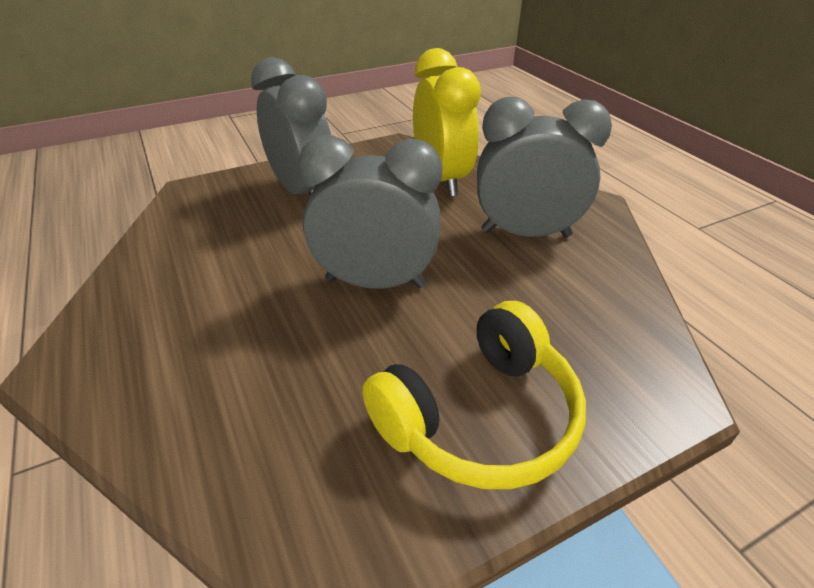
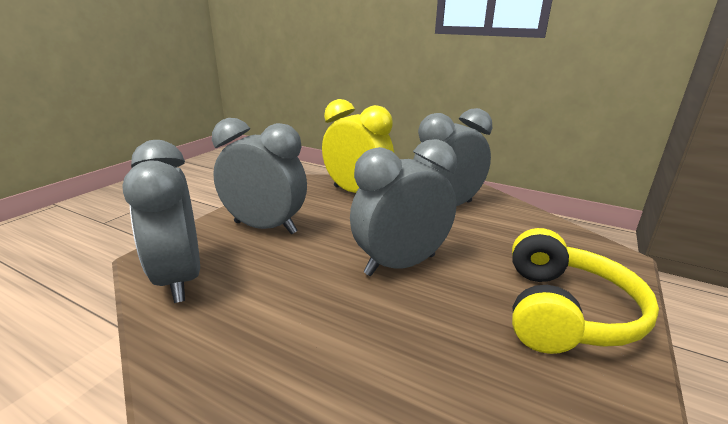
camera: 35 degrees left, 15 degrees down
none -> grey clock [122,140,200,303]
● ● ● ● ●
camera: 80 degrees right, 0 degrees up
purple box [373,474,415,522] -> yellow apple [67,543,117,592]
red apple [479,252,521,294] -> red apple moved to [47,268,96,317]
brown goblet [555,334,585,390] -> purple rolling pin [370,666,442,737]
● ● ● ● ●
• What the task requires: Find where the line with "camera: 35 degrees left, 15 degrees down" sits in the material above, then copy exactly from it through the line with "none -> grey clock [122,140,200,303]". Add no other line.

• Exercise solution:
camera: 35 degrees left, 15 degrees down
none -> grey clock [122,140,200,303]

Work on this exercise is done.